> _What needs to be done_
Below are the records to retype. Keep every character exactly and leave out the pictures.

> _Available records_

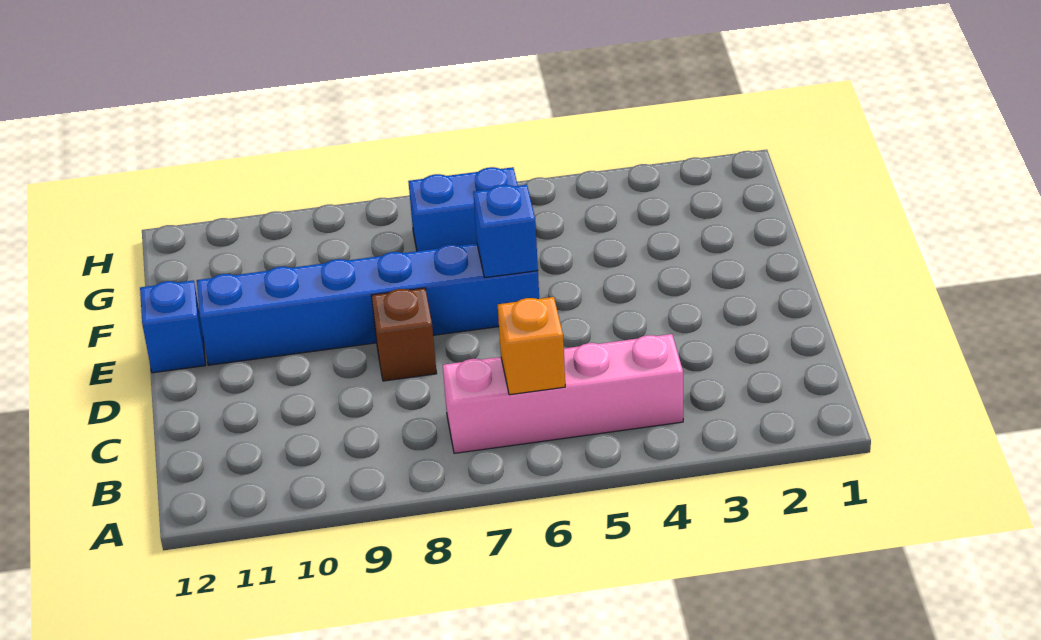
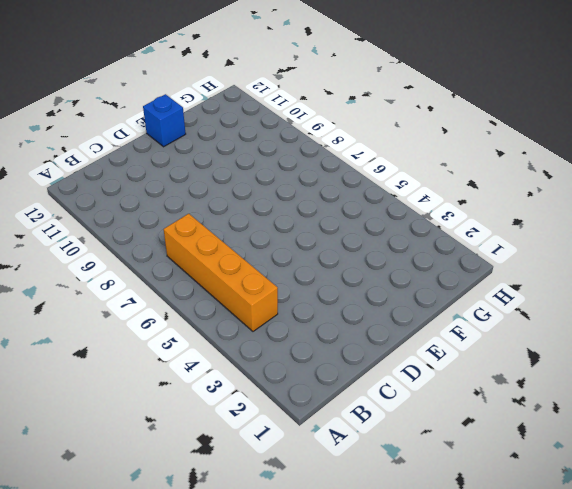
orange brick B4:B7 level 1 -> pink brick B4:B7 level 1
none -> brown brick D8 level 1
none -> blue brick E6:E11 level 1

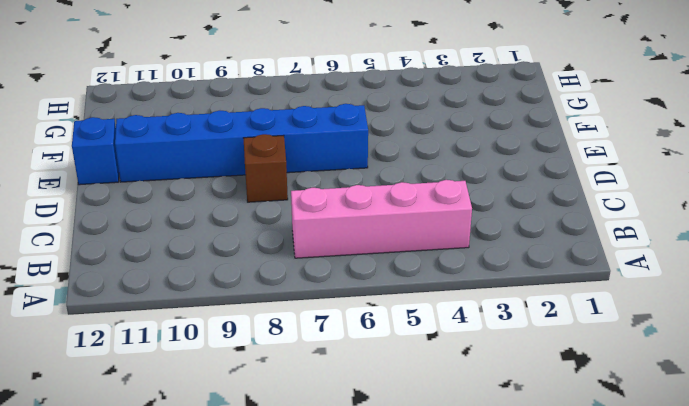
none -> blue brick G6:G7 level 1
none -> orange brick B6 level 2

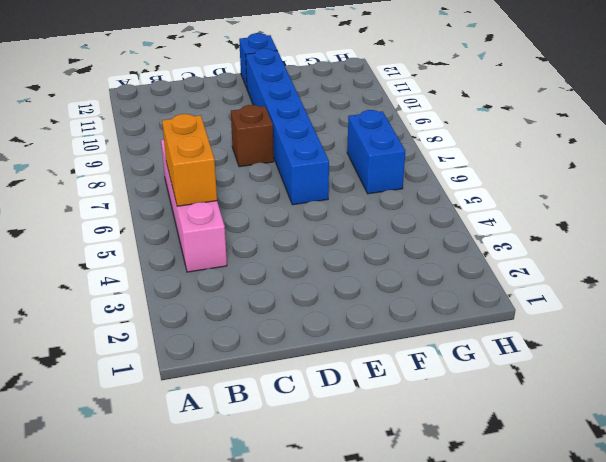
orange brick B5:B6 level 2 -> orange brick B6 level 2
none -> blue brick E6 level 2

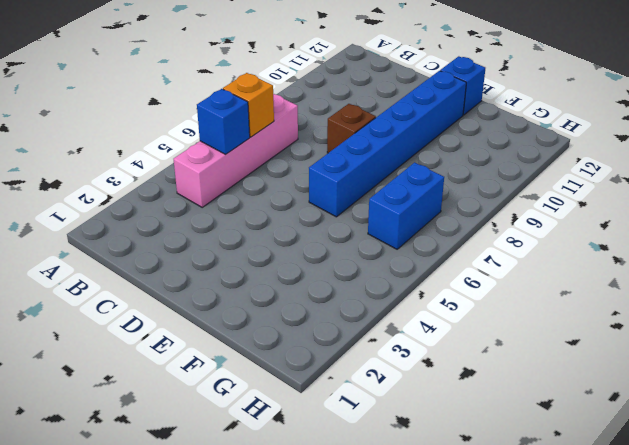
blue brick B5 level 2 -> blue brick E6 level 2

> _Output for this task_
orange brick B4:B7 level 1 -> pink brick B4:B7 level 1
none -> brown brick D8 level 1
none -> blue brick E6:E11 level 1

none -> blue brick G6:G7 level 1
none -> orange brick B6 level 2

orange brick B5:B6 level 2 -> orange brick B6 level 2
none -> blue brick E6 level 2

blue brick B5 level 2 -> blue brick E6 level 2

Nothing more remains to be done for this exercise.